• **Task instructions**
The range to reproduce runs from the line containing "RADIO pin MISO: A3 -> SDA" through the last line of the listing below; give exactly those lines and no others.

• **Task inputs**

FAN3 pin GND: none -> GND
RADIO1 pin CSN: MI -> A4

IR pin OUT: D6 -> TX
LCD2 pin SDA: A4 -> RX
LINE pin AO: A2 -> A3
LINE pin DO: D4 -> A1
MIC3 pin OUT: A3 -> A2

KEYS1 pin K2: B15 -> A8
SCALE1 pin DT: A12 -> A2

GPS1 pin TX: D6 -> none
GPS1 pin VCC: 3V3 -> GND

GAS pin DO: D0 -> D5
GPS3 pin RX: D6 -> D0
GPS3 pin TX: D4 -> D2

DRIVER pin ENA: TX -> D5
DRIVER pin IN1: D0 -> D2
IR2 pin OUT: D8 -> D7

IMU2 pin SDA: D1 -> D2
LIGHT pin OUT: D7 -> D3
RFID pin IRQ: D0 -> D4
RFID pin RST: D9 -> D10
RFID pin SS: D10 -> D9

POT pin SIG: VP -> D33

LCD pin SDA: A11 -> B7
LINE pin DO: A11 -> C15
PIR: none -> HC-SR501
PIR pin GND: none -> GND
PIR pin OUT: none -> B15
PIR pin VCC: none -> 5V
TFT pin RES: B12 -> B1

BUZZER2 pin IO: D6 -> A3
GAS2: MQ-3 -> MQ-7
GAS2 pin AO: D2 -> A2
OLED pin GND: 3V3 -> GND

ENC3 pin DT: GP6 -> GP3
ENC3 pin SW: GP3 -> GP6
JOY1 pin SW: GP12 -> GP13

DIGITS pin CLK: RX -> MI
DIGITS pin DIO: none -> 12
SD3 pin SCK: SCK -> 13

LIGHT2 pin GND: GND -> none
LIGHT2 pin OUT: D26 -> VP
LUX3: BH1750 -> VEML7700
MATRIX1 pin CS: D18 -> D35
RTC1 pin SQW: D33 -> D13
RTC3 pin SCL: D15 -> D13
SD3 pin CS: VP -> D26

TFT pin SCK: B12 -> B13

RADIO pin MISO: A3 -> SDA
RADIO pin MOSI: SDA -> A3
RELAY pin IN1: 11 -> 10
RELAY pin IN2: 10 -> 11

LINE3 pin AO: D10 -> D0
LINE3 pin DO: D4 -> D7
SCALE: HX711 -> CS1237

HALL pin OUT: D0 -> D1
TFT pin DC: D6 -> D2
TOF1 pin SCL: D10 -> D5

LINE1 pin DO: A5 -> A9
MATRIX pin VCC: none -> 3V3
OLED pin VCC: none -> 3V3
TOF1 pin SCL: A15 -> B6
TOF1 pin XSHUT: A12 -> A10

• **Answer space**
RADIO pin MISO: A3 -> SDA
RADIO pin MOSI: SDA -> A3
RELAY pin IN1: 11 -> 10
RELAY pin IN2: 10 -> 11

LINE3 pin AO: D10 -> D0
LINE3 pin DO: D4 -> D7
SCALE: HX711 -> CS1237

HALL pin OUT: D0 -> D1
TFT pin DC: D6 -> D2
TOF1 pin SCL: D10 -> D5

LINE1 pin DO: A5 -> A9
MATRIX pin VCC: none -> 3V3
OLED pin VCC: none -> 3V3
TOF1 pin SCL: A15 -> B6
TOF1 pin XSHUT: A12 -> A10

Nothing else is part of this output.